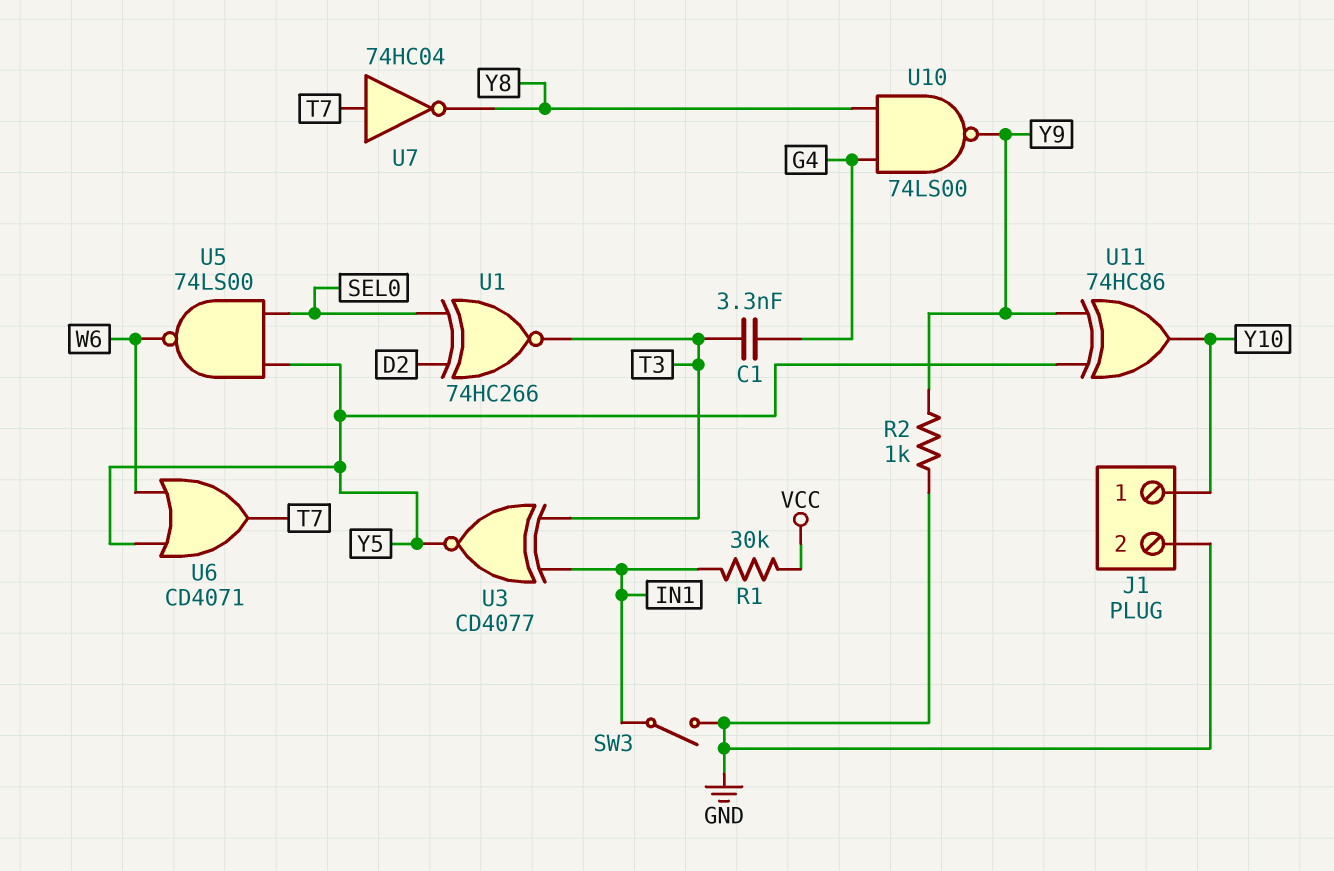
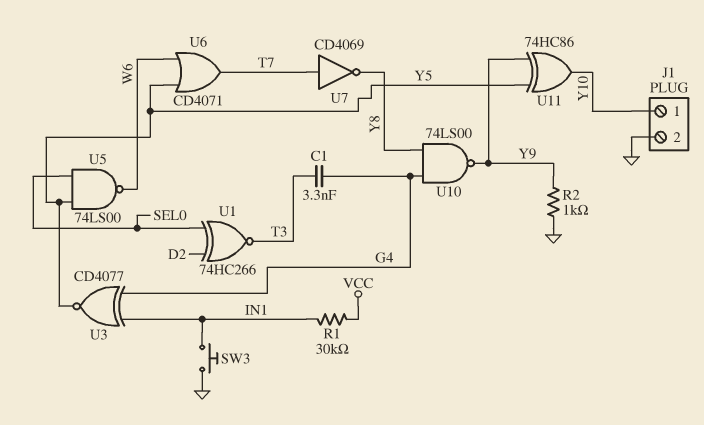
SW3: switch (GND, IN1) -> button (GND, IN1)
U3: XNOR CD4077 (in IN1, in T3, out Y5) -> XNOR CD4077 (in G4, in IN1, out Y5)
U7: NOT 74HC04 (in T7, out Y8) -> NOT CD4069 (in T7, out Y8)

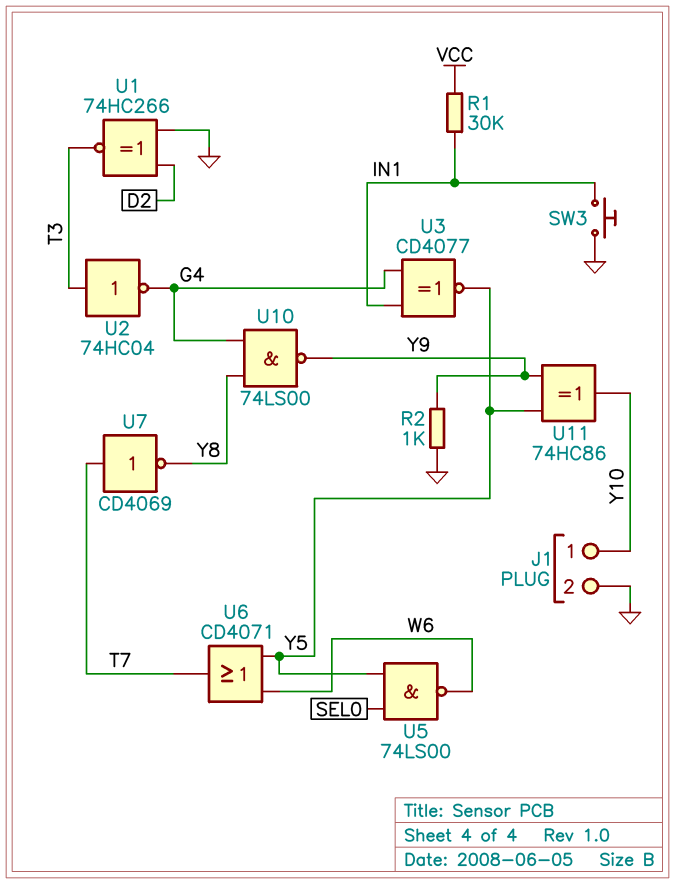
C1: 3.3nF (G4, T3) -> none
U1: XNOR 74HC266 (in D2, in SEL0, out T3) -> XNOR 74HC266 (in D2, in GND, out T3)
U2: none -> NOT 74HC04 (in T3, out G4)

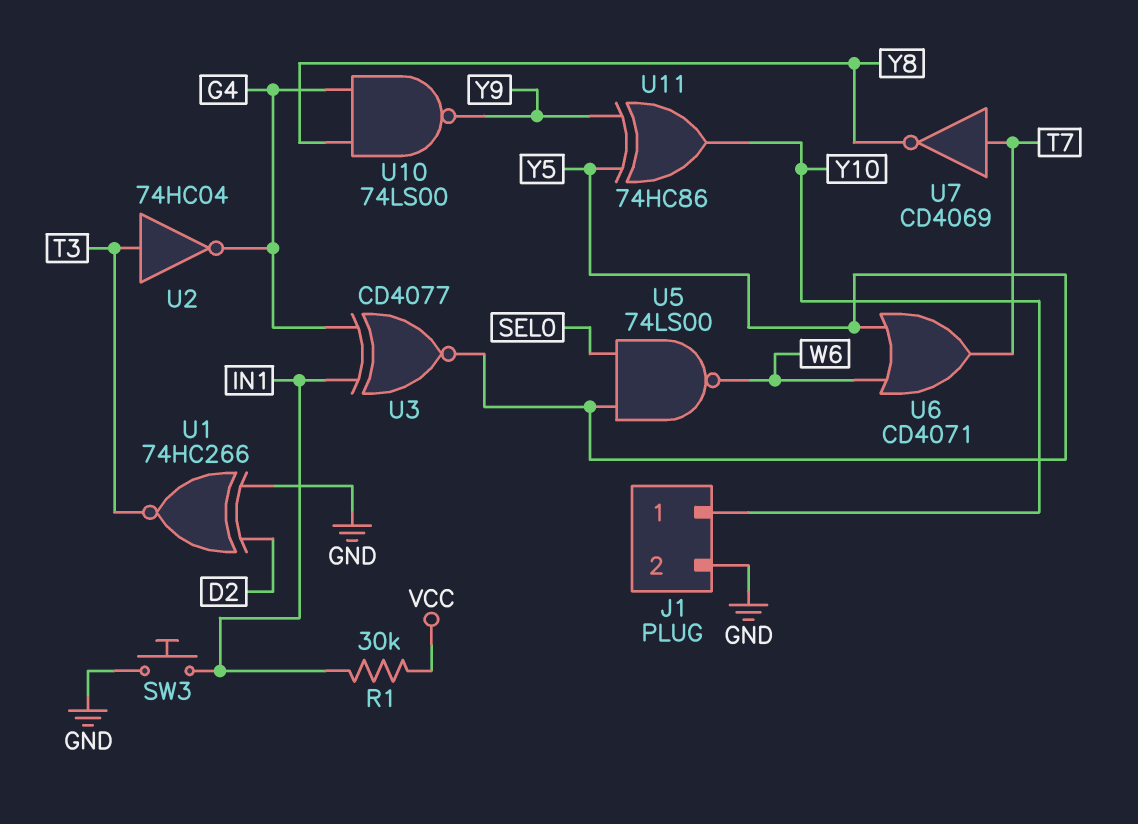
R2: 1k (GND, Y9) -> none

_WORK INSTRUCTION:_ Copy exactly the lines running from the line with "U7: NOT 74HC04" to the final line of the listing, keeping both ends and dropping any picture.

_SOLUTION FOR THIS PROBLEM:_
U7: NOT 74HC04 (in T7, out Y8) -> NOT CD4069 (in T7, out Y8)

C1: 3.3nF (G4, T3) -> none
U1: XNOR 74HC266 (in D2, in SEL0, out T3) -> XNOR 74HC266 (in D2, in GND, out T3)
U2: none -> NOT 74HC04 (in T3, out G4)

R2: 1k (GND, Y9) -> none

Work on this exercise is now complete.